DIRECTIONS
Print every one of the records verbatim, omitting nothing.

------ INPUT RECORDS

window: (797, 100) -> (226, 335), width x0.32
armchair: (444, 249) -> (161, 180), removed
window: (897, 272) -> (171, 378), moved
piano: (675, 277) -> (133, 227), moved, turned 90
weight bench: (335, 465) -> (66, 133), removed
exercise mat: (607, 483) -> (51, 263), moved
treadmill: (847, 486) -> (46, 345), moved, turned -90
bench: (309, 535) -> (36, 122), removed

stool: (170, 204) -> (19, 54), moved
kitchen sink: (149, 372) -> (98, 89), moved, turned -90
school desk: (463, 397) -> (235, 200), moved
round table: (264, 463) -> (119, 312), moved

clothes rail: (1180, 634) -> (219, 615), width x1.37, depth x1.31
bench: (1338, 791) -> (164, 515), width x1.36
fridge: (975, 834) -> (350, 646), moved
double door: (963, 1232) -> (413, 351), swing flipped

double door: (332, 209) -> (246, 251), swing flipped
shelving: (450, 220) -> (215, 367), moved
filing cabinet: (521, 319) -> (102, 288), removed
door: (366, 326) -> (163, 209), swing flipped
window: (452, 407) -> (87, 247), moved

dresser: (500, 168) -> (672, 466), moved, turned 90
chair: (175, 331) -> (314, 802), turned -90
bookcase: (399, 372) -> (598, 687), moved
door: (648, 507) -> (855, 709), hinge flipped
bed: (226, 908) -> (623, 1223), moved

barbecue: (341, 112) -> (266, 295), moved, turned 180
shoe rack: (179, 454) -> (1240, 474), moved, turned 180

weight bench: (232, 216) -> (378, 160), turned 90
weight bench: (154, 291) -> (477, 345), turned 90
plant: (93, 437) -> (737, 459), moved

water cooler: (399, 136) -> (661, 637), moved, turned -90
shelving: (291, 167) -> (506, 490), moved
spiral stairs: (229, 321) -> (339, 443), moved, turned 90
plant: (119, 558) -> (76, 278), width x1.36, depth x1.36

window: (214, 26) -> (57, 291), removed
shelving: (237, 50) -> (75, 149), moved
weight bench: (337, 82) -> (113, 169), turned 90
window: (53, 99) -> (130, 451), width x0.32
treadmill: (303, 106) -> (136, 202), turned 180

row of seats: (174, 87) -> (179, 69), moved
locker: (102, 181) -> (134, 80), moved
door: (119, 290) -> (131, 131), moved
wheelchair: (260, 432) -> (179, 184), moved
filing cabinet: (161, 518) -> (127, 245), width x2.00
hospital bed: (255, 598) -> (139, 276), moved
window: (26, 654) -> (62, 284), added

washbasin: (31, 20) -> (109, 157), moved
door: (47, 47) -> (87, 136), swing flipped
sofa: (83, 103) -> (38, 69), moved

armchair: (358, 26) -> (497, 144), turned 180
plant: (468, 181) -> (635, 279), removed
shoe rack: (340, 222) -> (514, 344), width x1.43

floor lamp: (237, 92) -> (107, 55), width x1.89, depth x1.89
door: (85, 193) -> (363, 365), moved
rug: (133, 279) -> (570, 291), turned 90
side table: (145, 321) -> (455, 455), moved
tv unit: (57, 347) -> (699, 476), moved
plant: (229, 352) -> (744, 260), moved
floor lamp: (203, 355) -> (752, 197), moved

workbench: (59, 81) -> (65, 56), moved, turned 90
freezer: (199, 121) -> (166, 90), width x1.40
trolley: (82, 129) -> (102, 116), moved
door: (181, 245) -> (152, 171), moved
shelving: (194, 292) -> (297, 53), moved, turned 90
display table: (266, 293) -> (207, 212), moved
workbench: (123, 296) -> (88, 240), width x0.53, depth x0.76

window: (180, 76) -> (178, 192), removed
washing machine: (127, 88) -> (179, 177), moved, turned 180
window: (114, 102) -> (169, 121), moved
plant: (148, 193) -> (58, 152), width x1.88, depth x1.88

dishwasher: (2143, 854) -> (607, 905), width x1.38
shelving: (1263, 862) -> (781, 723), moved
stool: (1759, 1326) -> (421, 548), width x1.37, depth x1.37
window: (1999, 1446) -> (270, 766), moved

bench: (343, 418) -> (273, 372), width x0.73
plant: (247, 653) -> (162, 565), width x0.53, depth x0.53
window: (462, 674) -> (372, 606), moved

------------

OUTPUT FOR THIS EXERCISE
window: (797, 100) -> (226, 335), width x0.32
armchair: (444, 249) -> (161, 180), removed
window: (897, 272) -> (171, 378), moved
piano: (675, 277) -> (133, 227), moved, turned 90
weight bench: (335, 465) -> (66, 133), removed
exercise mat: (607, 483) -> (51, 263), moved
treadmill: (847, 486) -> (46, 345), moved, turned -90
bench: (309, 535) -> (36, 122), removed

stool: (170, 204) -> (19, 54), moved
kitchen sink: (149, 372) -> (98, 89), moved, turned -90
school desk: (463, 397) -> (235, 200), moved
round table: (264, 463) -> (119, 312), moved

clothes rail: (1180, 634) -> (219, 615), width x1.37, depth x1.31
bench: (1338, 791) -> (164, 515), width x1.36
fridge: (975, 834) -> (350, 646), moved
double door: (963, 1232) -> (413, 351), swing flipped

double door: (332, 209) -> (246, 251), swing flipped
shelving: (450, 220) -> (215, 367), moved
filing cabinet: (521, 319) -> (102, 288), removed
door: (366, 326) -> (163, 209), swing flipped
window: (452, 407) -> (87, 247), moved

dresser: (500, 168) -> (672, 466), moved, turned 90
chair: (175, 331) -> (314, 802), turned -90
bookcase: (399, 372) -> (598, 687), moved
door: (648, 507) -> (855, 709), hinge flipped
bed: (226, 908) -> (623, 1223), moved

barbecue: (341, 112) -> (266, 295), moved, turned 180
shoe rack: (179, 454) -> (1240, 474), moved, turned 180

weight bench: (232, 216) -> (378, 160), turned 90
weight bench: (154, 291) -> (477, 345), turned 90
plant: (93, 437) -> (737, 459), moved

water cooler: (399, 136) -> (661, 637), moved, turned -90
shelving: (291, 167) -> (506, 490), moved
spiral stairs: (229, 321) -> (339, 443), moved, turned 90
plant: (119, 558) -> (76, 278), width x1.36, depth x1.36

window: (214, 26) -> (57, 291), removed
shelving: (237, 50) -> (75, 149), moved
weight bench: (337, 82) -> (113, 169), turned 90
window: (53, 99) -> (130, 451), width x0.32
treadmill: (303, 106) -> (136, 202), turned 180

row of seats: (174, 87) -> (179, 69), moved
locker: (102, 181) -> (134, 80), moved
door: (119, 290) -> (131, 131), moved
wheelchair: (260, 432) -> (179, 184), moved
filing cabinet: (161, 518) -> (127, 245), width x2.00
hospital bed: (255, 598) -> (139, 276), moved
window: (26, 654) -> (62, 284), added

washbasin: (31, 20) -> (109, 157), moved
door: (47, 47) -> (87, 136), swing flipped
sofa: (83, 103) -> (38, 69), moved

armchair: (358, 26) -> (497, 144), turned 180
plant: (468, 181) -> (635, 279), removed
shoe rack: (340, 222) -> (514, 344), width x1.43

floor lamp: (237, 92) -> (107, 55), width x1.89, depth x1.89
door: (85, 193) -> (363, 365), moved
rug: (133, 279) -> (570, 291), turned 90
side table: (145, 321) -> (455, 455), moved
tv unit: (57, 347) -> (699, 476), moved
plant: (229, 352) -> (744, 260), moved
floor lamp: (203, 355) -> (752, 197), moved

workbench: (59, 81) -> (65, 56), moved, turned 90
freezer: (199, 121) -> (166, 90), width x1.40
trolley: (82, 129) -> (102, 116), moved
door: (181, 245) -> (152, 171), moved
shelving: (194, 292) -> (297, 53), moved, turned 90
display table: (266, 293) -> (207, 212), moved
workbench: (123, 296) -> (88, 240), width x0.53, depth x0.76

window: (180, 76) -> (178, 192), removed
washing machine: (127, 88) -> (179, 177), moved, turned 180
window: (114, 102) -> (169, 121), moved
plant: (148, 193) -> (58, 152), width x1.88, depth x1.88

dishwasher: (2143, 854) -> (607, 905), width x1.38
shelving: (1263, 862) -> (781, 723), moved
stool: (1759, 1326) -> (421, 548), width x1.37, depth x1.37
window: (1999, 1446) -> (270, 766), moved

bench: (343, 418) -> (273, 372), width x0.73
plant: (247, 653) -> (162, 565), width x0.53, depth x0.53
window: (462, 674) -> (372, 606), moved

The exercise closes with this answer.